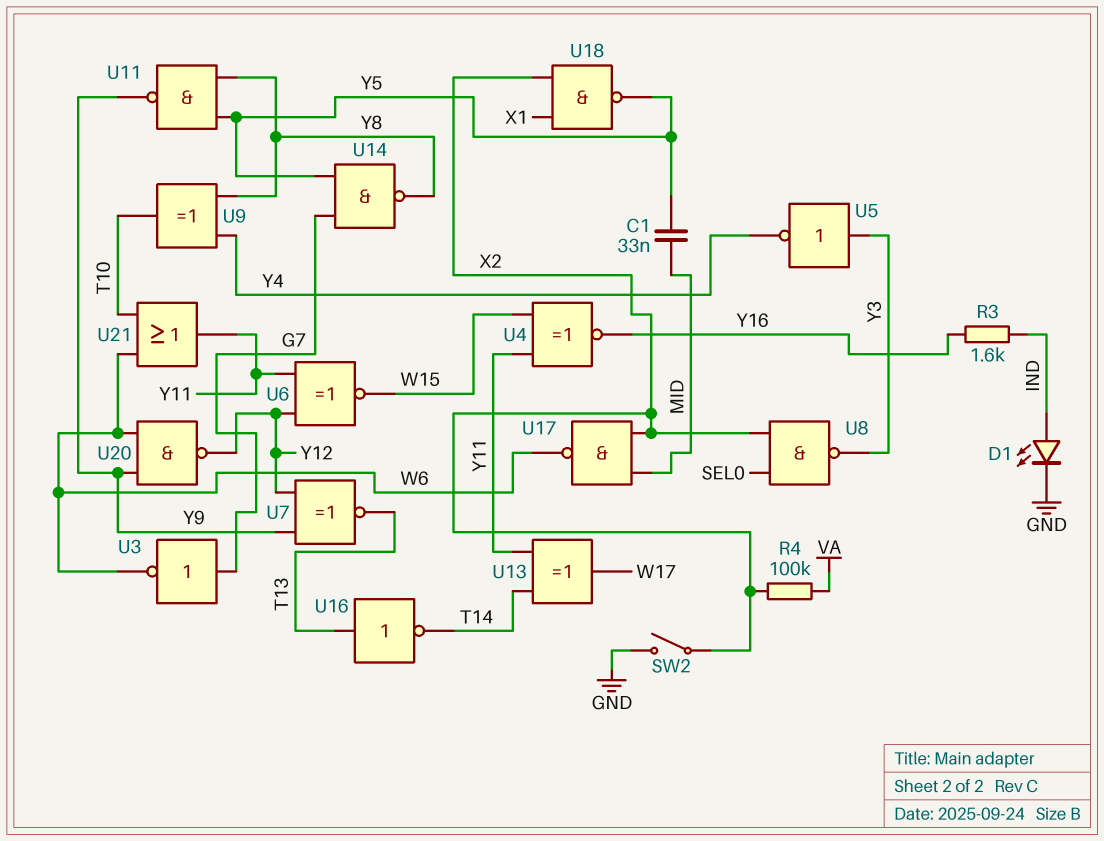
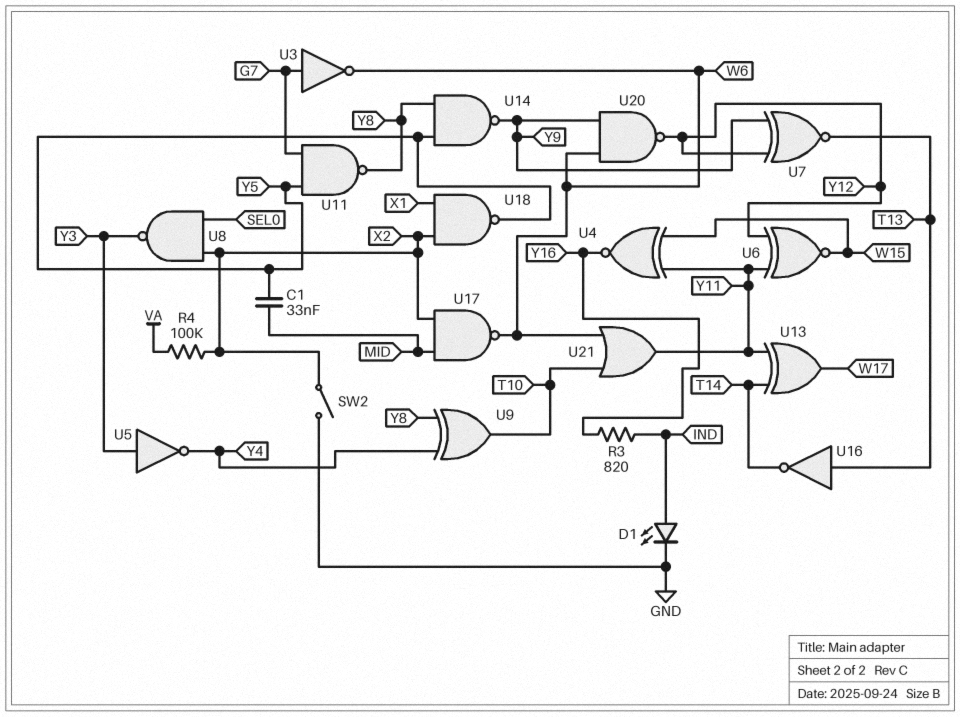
R3: 1.6k (IND, Y16) -> 820 (IND, Y16)
U11: NAND (in Y5, in Y8, out Y9) -> NAND (in G7, in Y5, out Y8)
U14: NAND (in G7, in Y5, out Y8) -> NAND (in Y5, in Y8, out Y9)

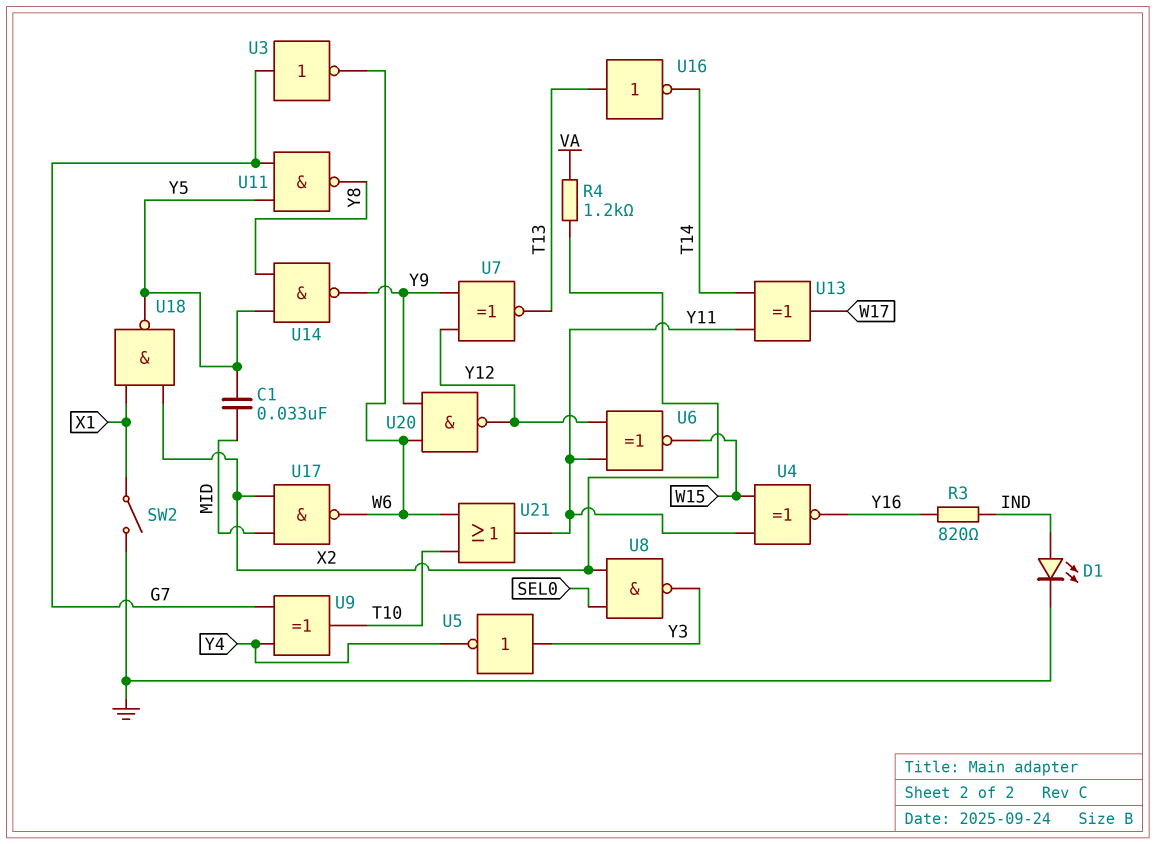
R4: 100k (VA, X2) -> 1.2k (VA, X2)
SW2: switch (GND, X2) -> switch (GND, X1)
U9: XOR (in Y4, in Y8, out T10) -> XOR (in G7, in Y4, out T10)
.....
→ Task to complete:
Could you set down exactly, and only, the lines from the line containing "U11: NAND (in" through the last line of the records, both included, without the pictures?

→ Result of this exercise:
U11: NAND (in Y5, in Y8, out Y9) -> NAND (in G7, in Y5, out Y8)
U14: NAND (in G7, in Y5, out Y8) -> NAND (in Y5, in Y8, out Y9)

R4: 100k (VA, X2) -> 1.2k (VA, X2)
SW2: switch (GND, X2) -> switch (GND, X1)
U9: XOR (in Y4, in Y8, out T10) -> XOR (in G7, in Y4, out T10)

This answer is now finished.